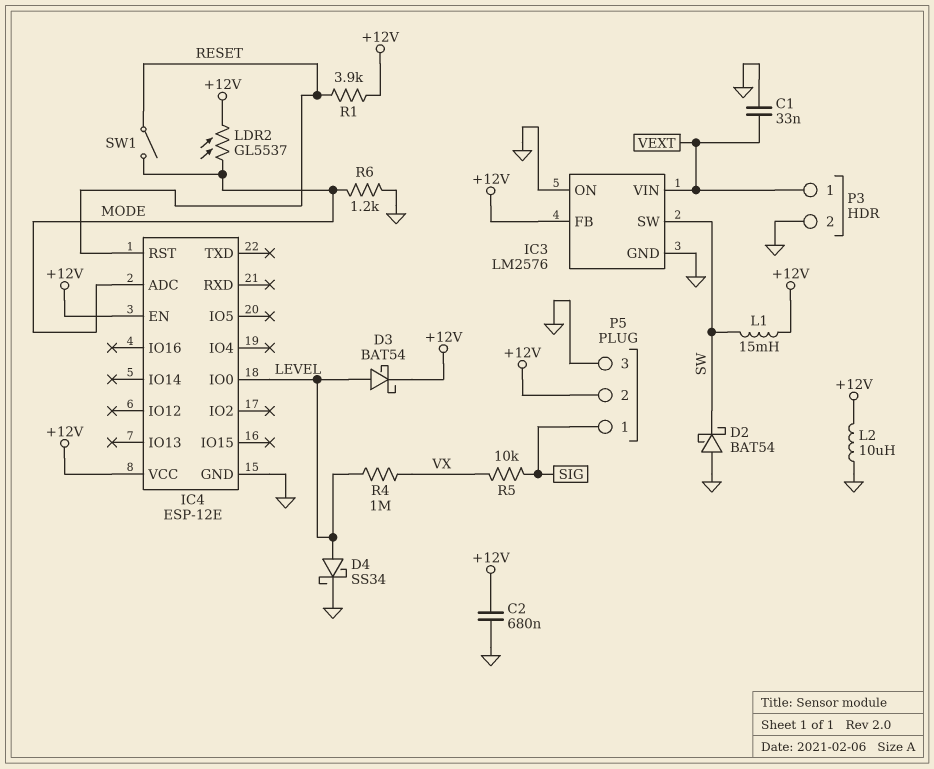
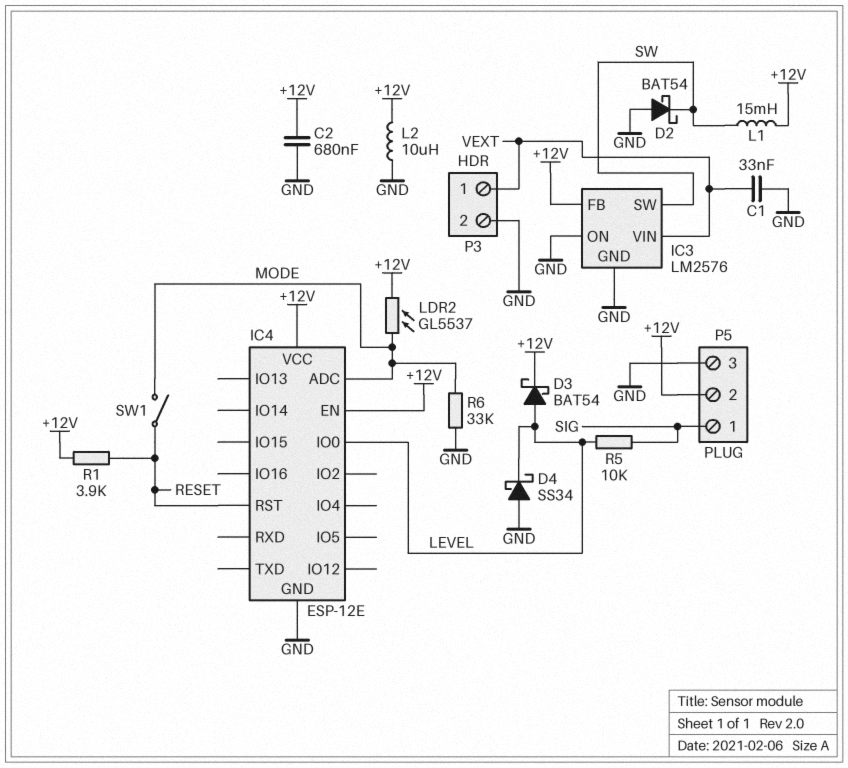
D4: schottky SS34 (A LEVEL, K GND) -> schottky SS34 (A GND, K LEVEL)
R4: 1M (LEVEL, VX) -> none
R5: 10k (SIG, VX) -> 10k (LEVEL, SIG)
R6: 1.2k (GND, MODE) -> 33k (GND, MODE)

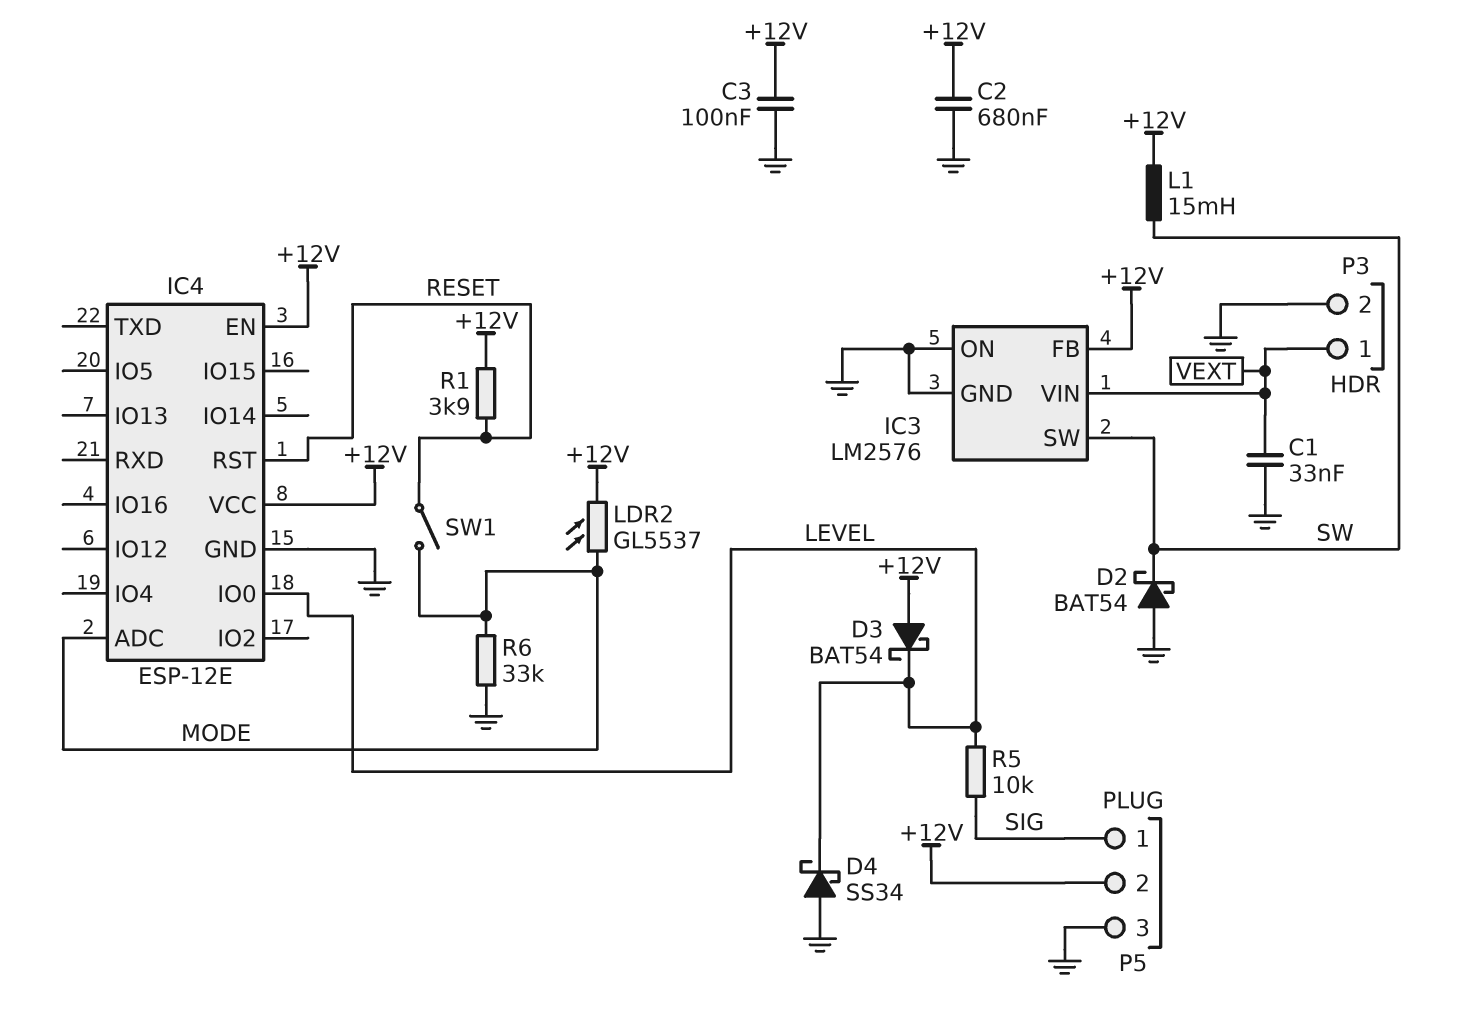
C3: none -> 100nF (+12V, GND)
D3: schottky BAT54 (A LEVEL, K +12V) -> schottky BAT54 (A +12V, K LEVEL)
L2: 10uH (+12V, GND) -> none

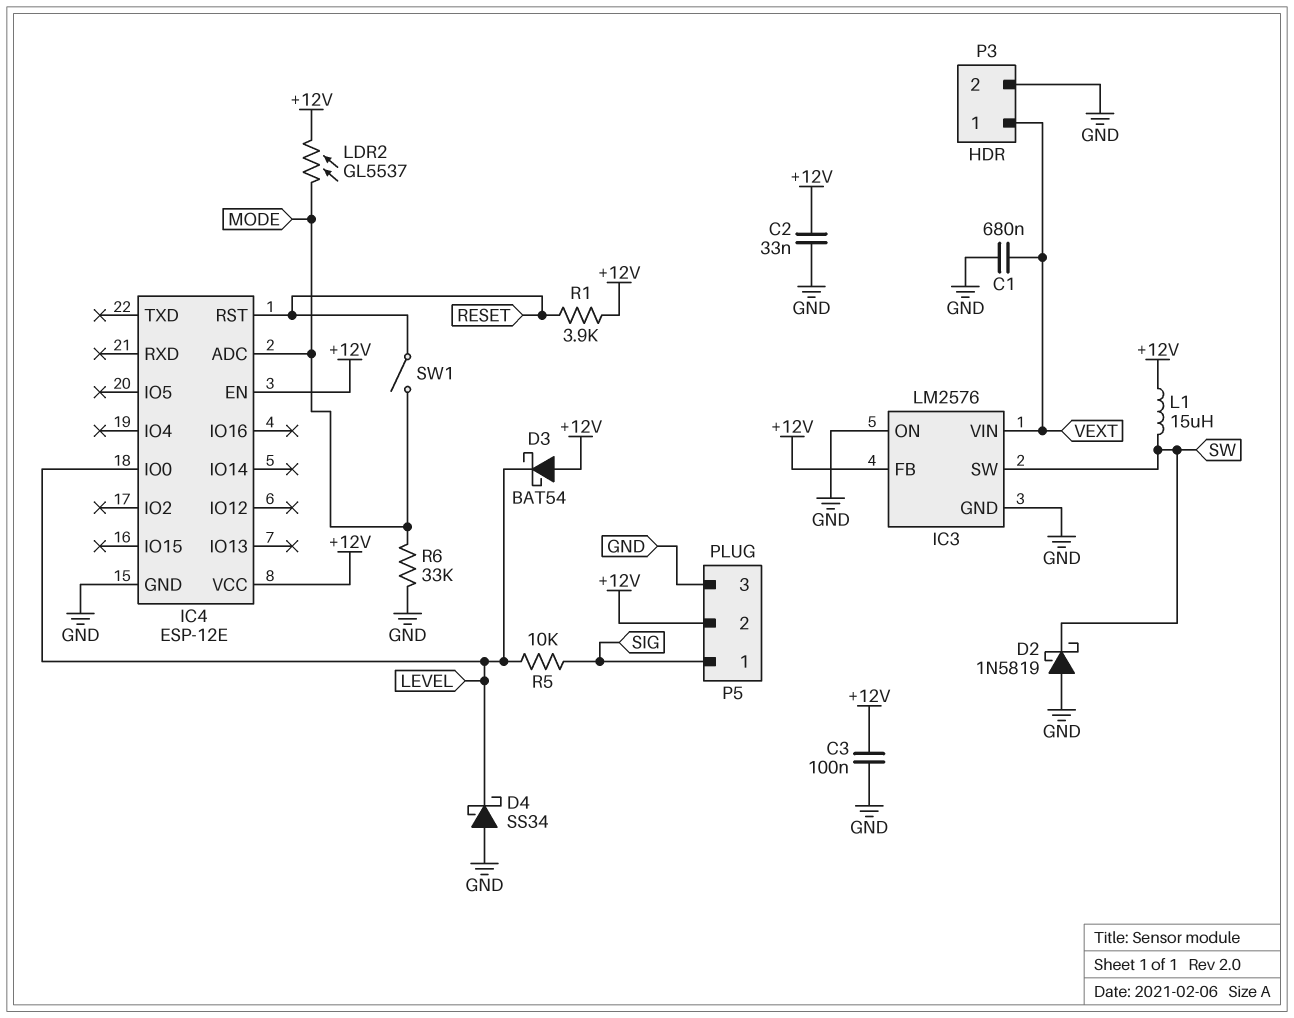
C1: 33nF (GND, VEXT) -> 680nF (GND, VEXT)
C2: 680nF (+12V, GND) -> 33nF (+12V, GND)
D2: schottky BAT54 (A GND, K SW) -> schottky 1N5819 (A GND, K SW)
L1: 15mH (+12V, SW) -> 15uH (+12V, SW)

☆ ☆ ☆ ☆ ☆ ☆ ☆

Work to complete => Throughout the material above, report each line holding the word "none".

Written answer =>
R4: 1M (LEVEL, VX) -> none
C3: none -> 100nF (+12V, GND)
L2: 10uH (+12V, GND) -> none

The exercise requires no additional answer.